[Directions]: Please give again, exactly and only, the stretch of lines from the one containing "Filip: [627,233,656,257] ->" to the end of the entries below.

----- Data for review -----

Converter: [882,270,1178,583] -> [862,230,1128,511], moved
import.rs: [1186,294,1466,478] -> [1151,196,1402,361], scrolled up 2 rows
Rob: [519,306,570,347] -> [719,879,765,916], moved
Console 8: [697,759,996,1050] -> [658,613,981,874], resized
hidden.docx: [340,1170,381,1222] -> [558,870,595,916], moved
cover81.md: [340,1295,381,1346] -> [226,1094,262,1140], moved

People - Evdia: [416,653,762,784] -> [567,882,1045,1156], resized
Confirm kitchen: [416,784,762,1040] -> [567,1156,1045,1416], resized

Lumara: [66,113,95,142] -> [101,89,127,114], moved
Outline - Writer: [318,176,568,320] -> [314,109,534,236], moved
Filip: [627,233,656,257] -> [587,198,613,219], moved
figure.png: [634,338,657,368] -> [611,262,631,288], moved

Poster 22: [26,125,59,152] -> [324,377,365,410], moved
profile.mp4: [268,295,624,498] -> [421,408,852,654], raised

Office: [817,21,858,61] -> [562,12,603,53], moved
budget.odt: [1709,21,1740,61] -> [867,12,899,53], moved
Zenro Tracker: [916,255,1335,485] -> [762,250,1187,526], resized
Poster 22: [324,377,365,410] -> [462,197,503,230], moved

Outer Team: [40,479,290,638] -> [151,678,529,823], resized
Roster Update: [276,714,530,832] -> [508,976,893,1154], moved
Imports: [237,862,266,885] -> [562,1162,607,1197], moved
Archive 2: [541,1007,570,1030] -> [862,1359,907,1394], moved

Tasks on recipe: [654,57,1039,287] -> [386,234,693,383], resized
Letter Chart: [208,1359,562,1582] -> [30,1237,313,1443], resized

-----

[Exercise result]:
Filip: [627,233,656,257] -> [587,198,613,219], moved
figure.png: [634,338,657,368] -> [611,262,631,288], moved

Poster 22: [26,125,59,152] -> [324,377,365,410], moved
profile.mp4: [268,295,624,498] -> [421,408,852,654], raised

Office: [817,21,858,61] -> [562,12,603,53], moved
budget.odt: [1709,21,1740,61] -> [867,12,899,53], moved
Zenro Tracker: [916,255,1335,485] -> [762,250,1187,526], resized
Poster 22: [324,377,365,410] -> [462,197,503,230], moved

Outer Team: [40,479,290,638] -> [151,678,529,823], resized
Roster Update: [276,714,530,832] -> [508,976,893,1154], moved
Imports: [237,862,266,885] -> [562,1162,607,1197], moved
Archive 2: [541,1007,570,1030] -> [862,1359,907,1394], moved

Tasks on recipe: [654,57,1039,287] -> [386,234,693,383], resized
Letter Chart: [208,1359,562,1582] -> [30,1237,313,1443], resized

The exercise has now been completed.